### [What to work on]
Set out word for word the line that contains "black 1x2 brick [565,208,658,303] -> none" and each line after it, through the end of the data below, but exclude the pictures.
-*-
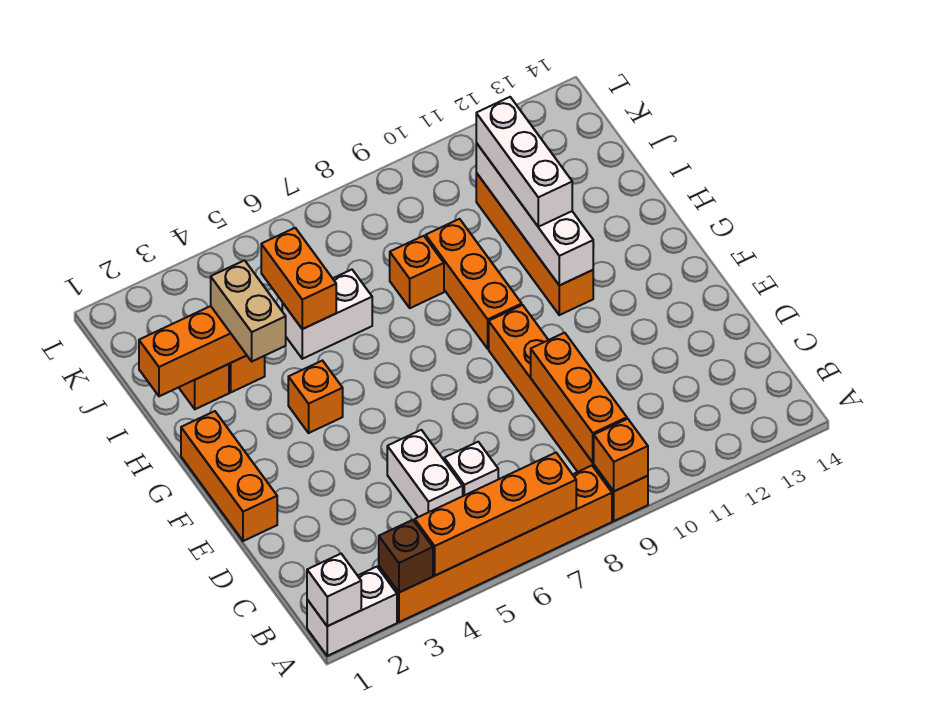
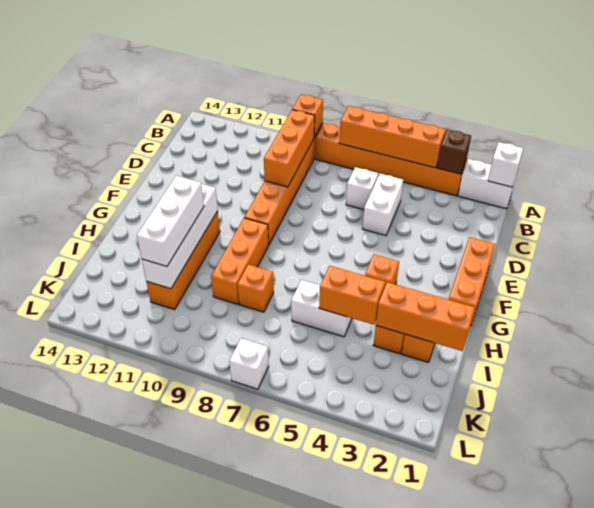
tan 1x2 brick [211,260,286,361] -> none
orange 1x2 brick [261,228,336,329] -> orange 1x2 brick turned to [319,266,385,325]
none -> white 1x1 brick [229,338,269,389]

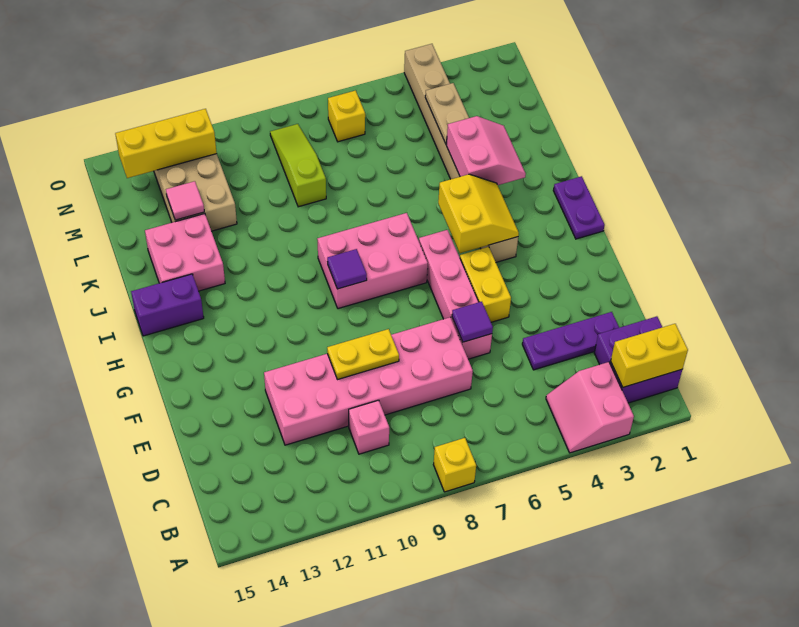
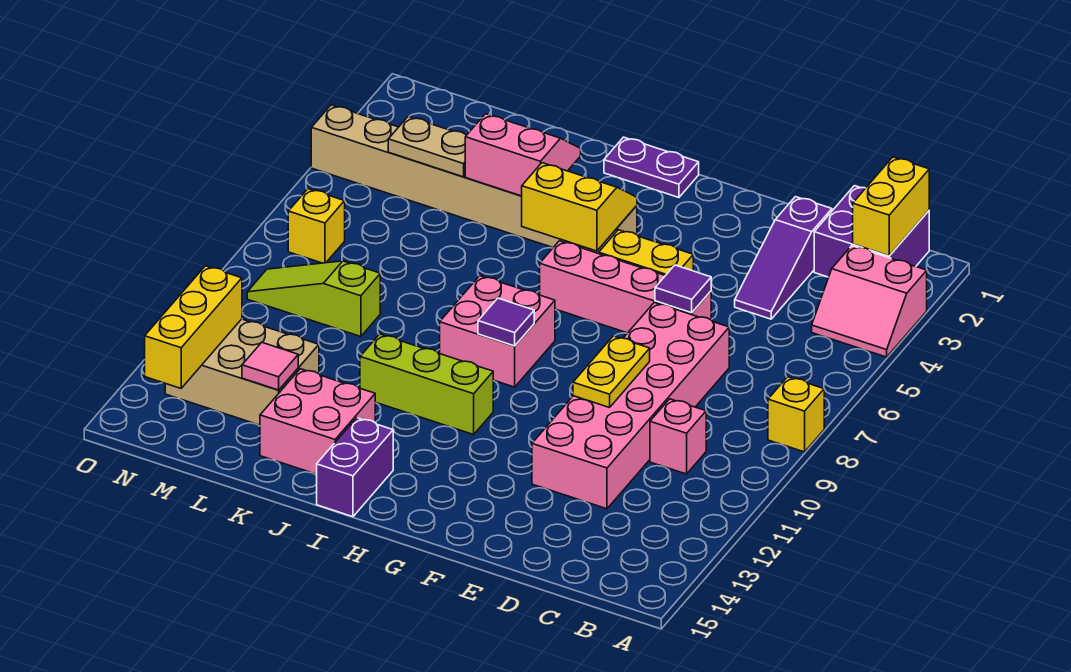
purple 1x3 plate [522,312,619,370] -> purple 1x3 slope [735,197,832,319]
pink 2x3 brick [317,213,428,309] -> pink 2x2 brick [440,276,555,387]
none -> lime 1x3 brick [360,334,494,434]

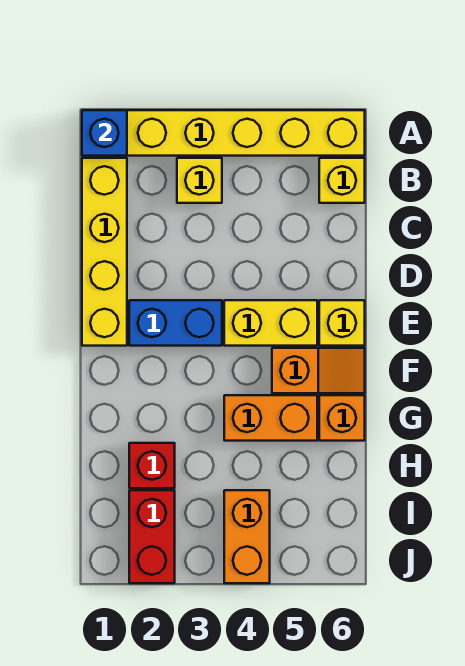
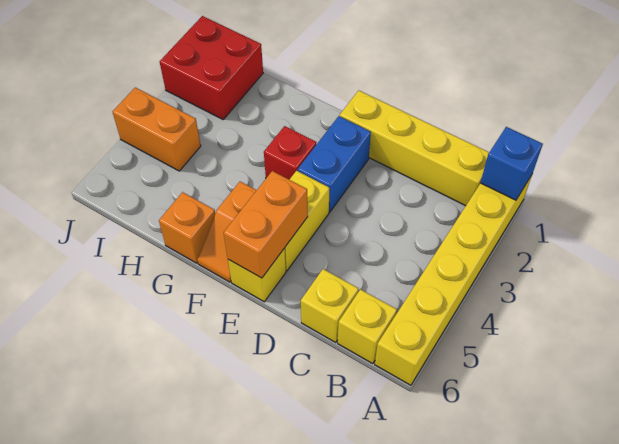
yellow 1x1 brick [177,158,222,203] -> yellow 1x1 brick moved to [301,269,358,342]
orange 1x2 brick [224,395,317,441] -> orange 1x2 brick moved to [224,171,308,278]
red 1x1 brick [129,443,175,488] -> red 1x1 brick moved to [264,126,316,180]
red 1x2 brick [129,490,175,583] -> red 2x2 brick [160,16,263,119]

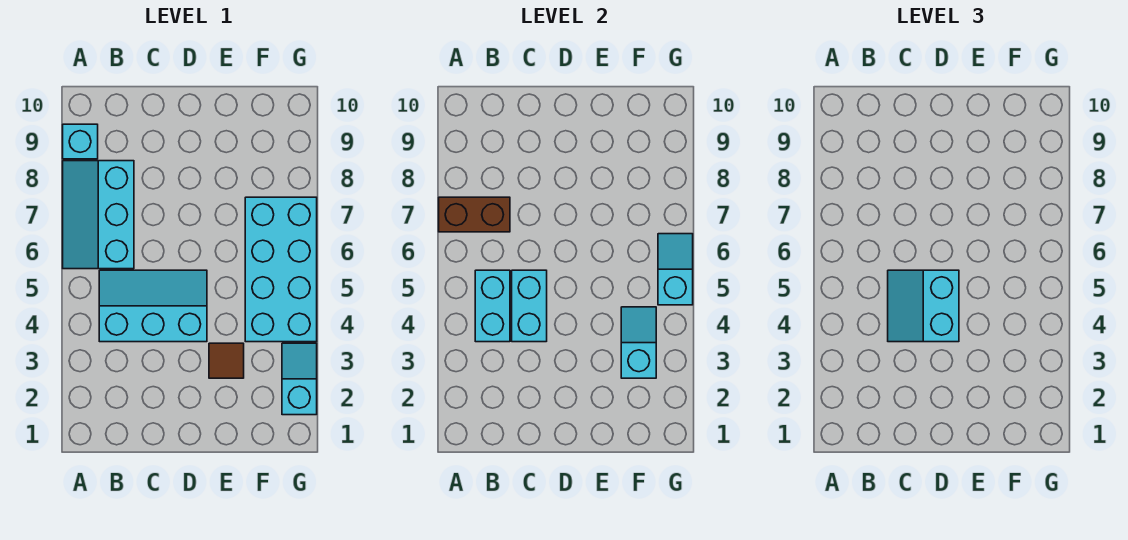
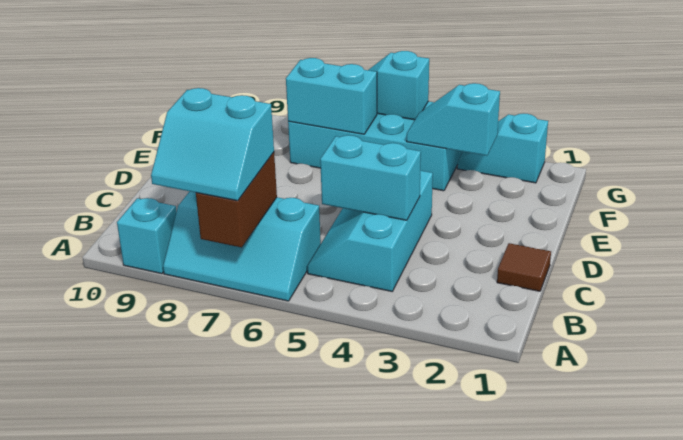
cyan 1x2 brick [475,270,510,342] -> cyan 1x2 brick moved to [286,58,377,134]
cyan 2x2 slope [888,270,959,342] -> cyan 2x2 slope moved to [151,88,274,201]
brown 1x1 tile [209,343,244,378] -> brown 1x1 tile moved to [497,243,551,291]

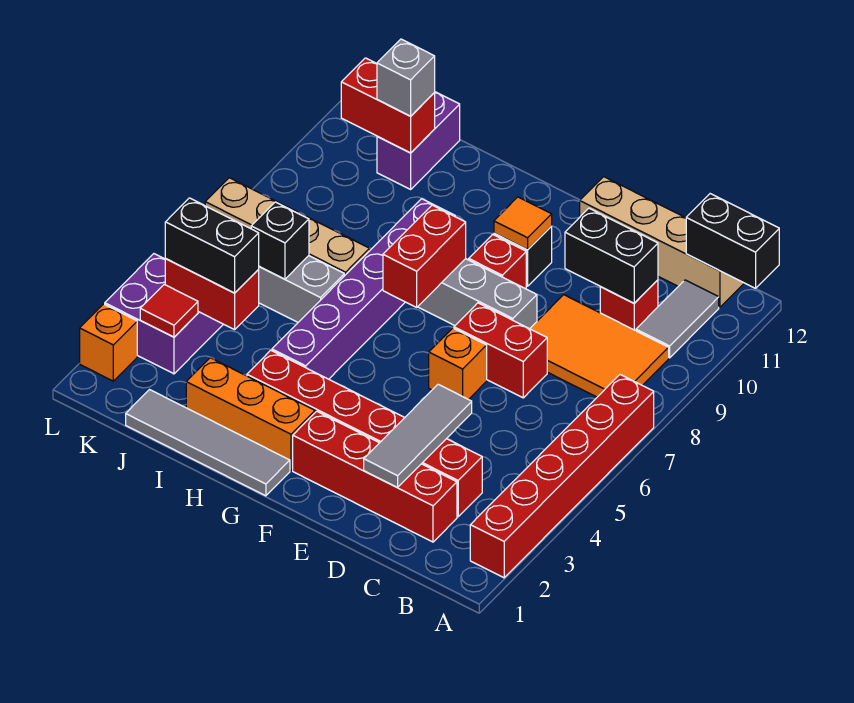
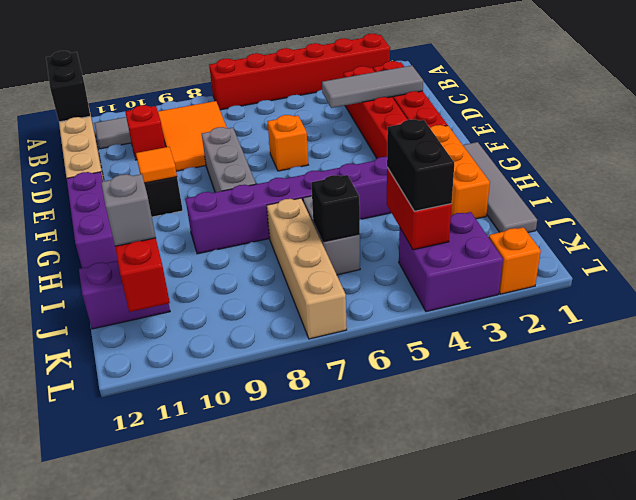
black 1x2 brick [565,208,658,303] -> none
red 1x2 brick [454,303,547,398] -> none
red 1x1 brick [469,234,526,289] -> none
none -> purple 1x3 brick [67,172,118,268]
red 1x2 brick [383,205,466,307] -> none
red 1x1 tile [140,284,198,337] -> none

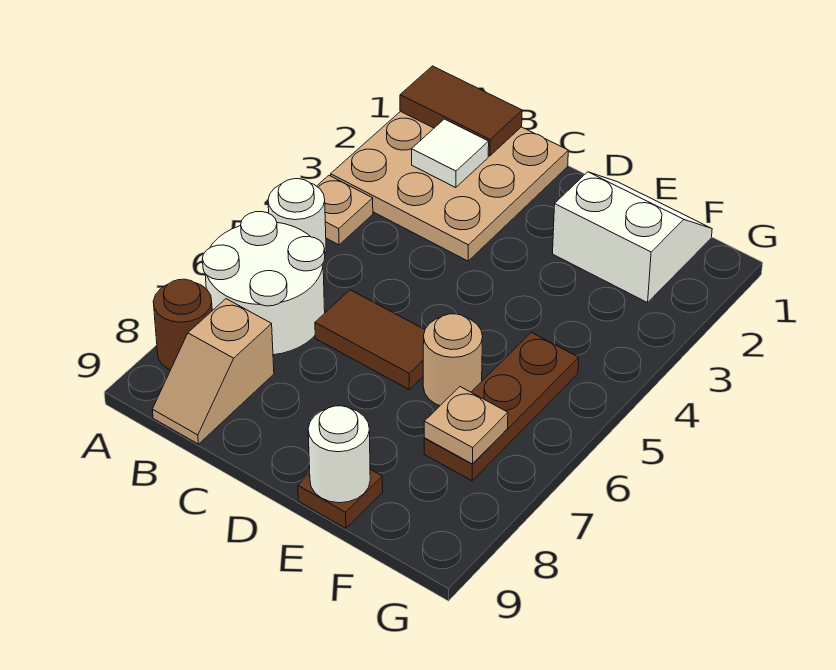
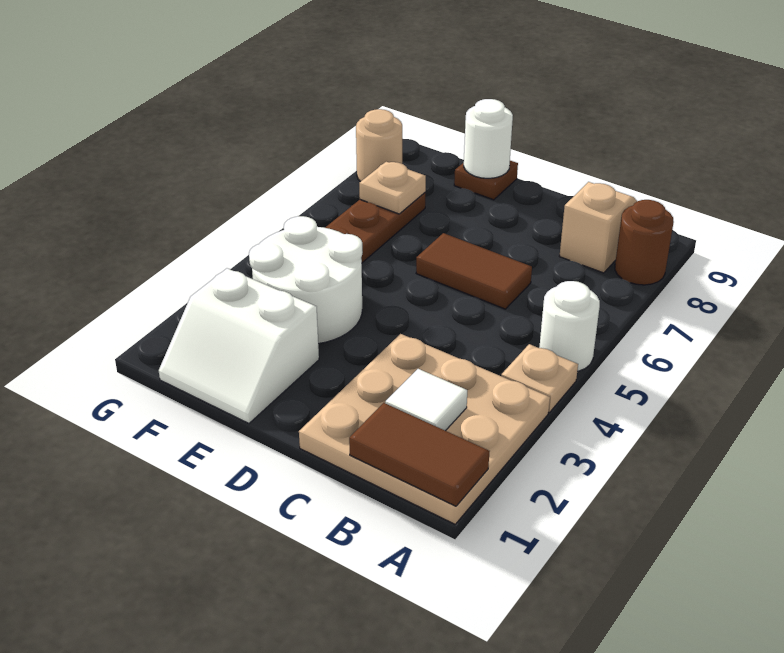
white 2x2 round brick [202,212,325,355] -> white 2x2 round brick moved to [249,216,363,344]
tan 1x1 round brick [423,314,483,405] -> tan 1x1 round brick moved to [356,109,402,182]

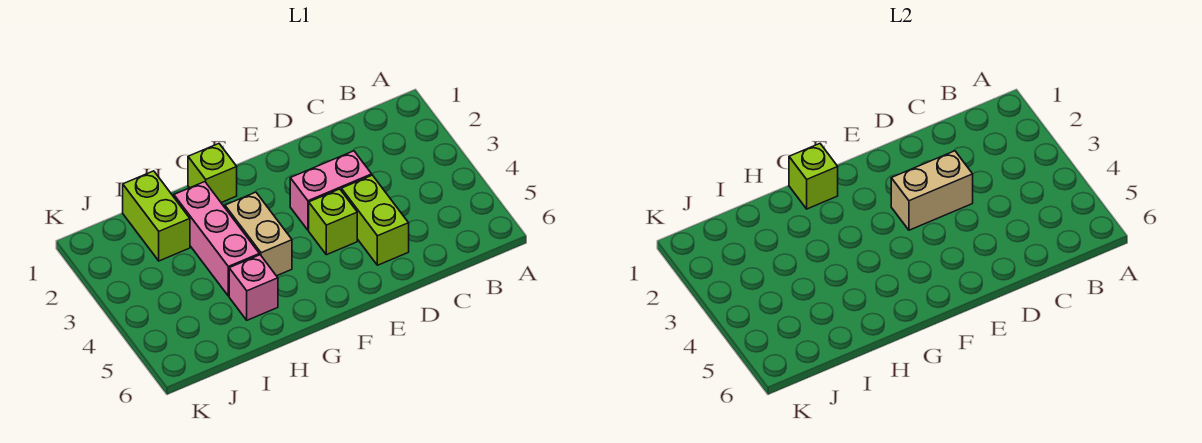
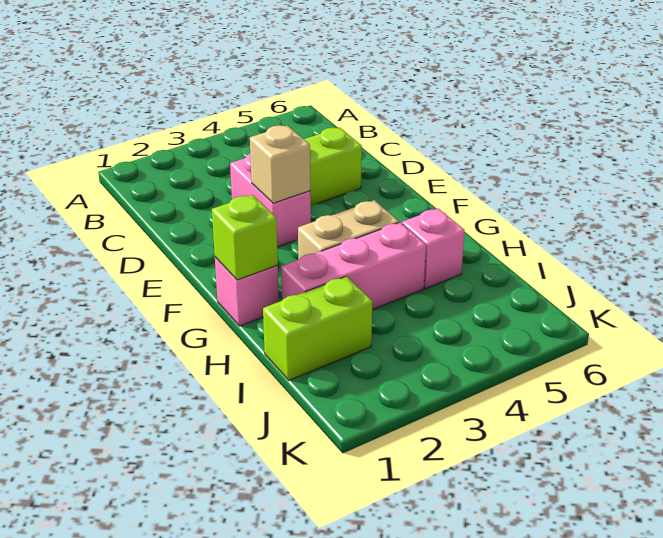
tan 1x2 brick [891,151,973,230] -> tan 1x1 brick [250,125,310,203]
lime 1x1 brick [309,189,357,255] -> none
lime 1x1 brick [188,144,237,203] -> pink 1x1 brick [215,257,279,326]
-*-
### [Reply]
black 1x2 brick [565,208,658,303] -> none
red 1x2 brick [454,303,547,398] -> none
red 1x1 brick [469,234,526,289] -> none
none -> purple 1x3 brick [67,172,118,268]
red 1x2 brick [383,205,466,307] -> none
red 1x1 tile [140,284,198,337] -> none

white 2x2 round brick [202,212,325,355] -> white 2x2 round brick moved to [249,216,363,344]
tan 1x1 round brick [423,314,483,405] -> tan 1x1 round brick moved to [356,109,402,182]

tan 1x2 brick [891,151,973,230] -> tan 1x1 brick [250,125,310,203]
lime 1x1 brick [309,189,357,255] -> none
lime 1x1 brick [188,144,237,203] -> pink 1x1 brick [215,257,279,326]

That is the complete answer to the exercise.